§ **Exercise goal**
Please, without any pictures, set down exactly the part of the listing below that opens with the line containing "[(470,136),(447,139),(451,168),(475,164),(470,136)]" and closes with the line containing "[(495,277),(492,259),(464,263),(468,282),(495,277)]".

§ **Records**
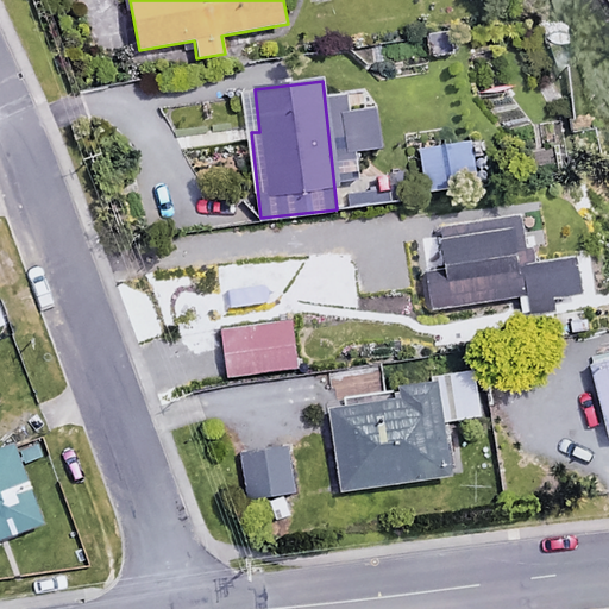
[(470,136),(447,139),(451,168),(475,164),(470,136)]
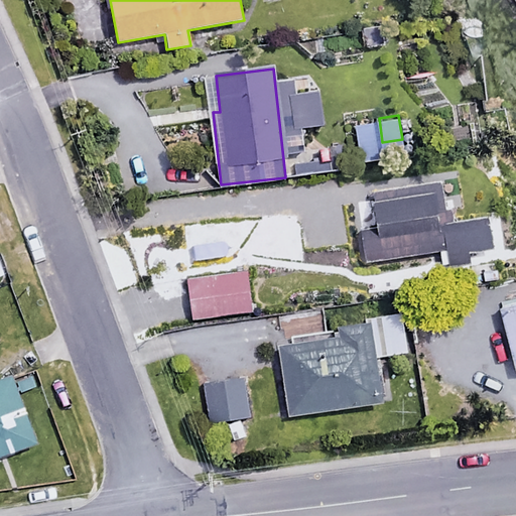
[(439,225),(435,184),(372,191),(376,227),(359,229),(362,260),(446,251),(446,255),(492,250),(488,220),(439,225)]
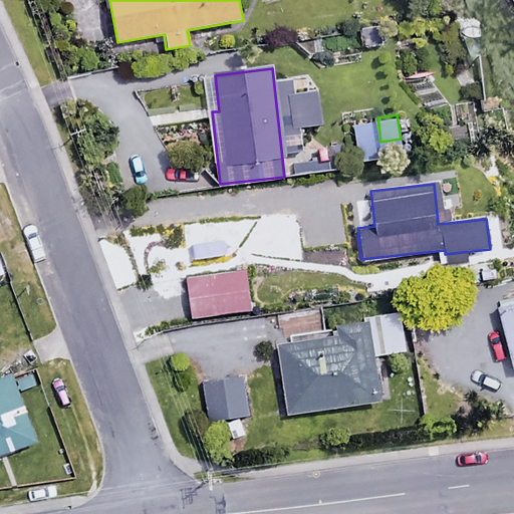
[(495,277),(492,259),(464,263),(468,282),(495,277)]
--
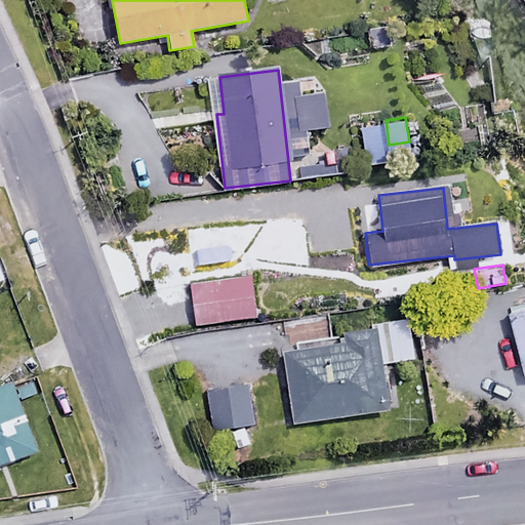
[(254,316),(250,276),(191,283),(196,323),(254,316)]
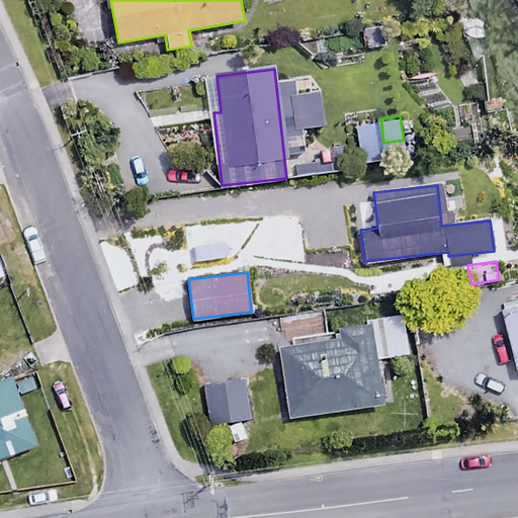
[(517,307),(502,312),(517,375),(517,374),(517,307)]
---
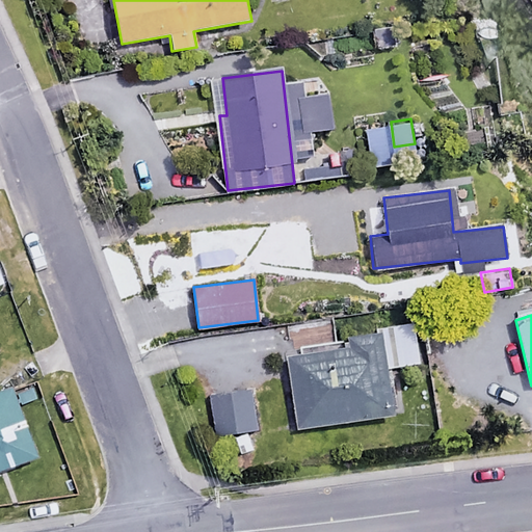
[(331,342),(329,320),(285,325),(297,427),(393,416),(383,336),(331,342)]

§ **Answer for the task**
[(470,136),(447,139),(451,168),(475,164),(470,136)]
[(439,225),(435,184),(372,191),(376,227),(359,229),(362,260),(446,251),(446,255),(492,250),(488,220),(439,225)]
[(495,277),(492,259),(464,263),(468,282),(495,277)]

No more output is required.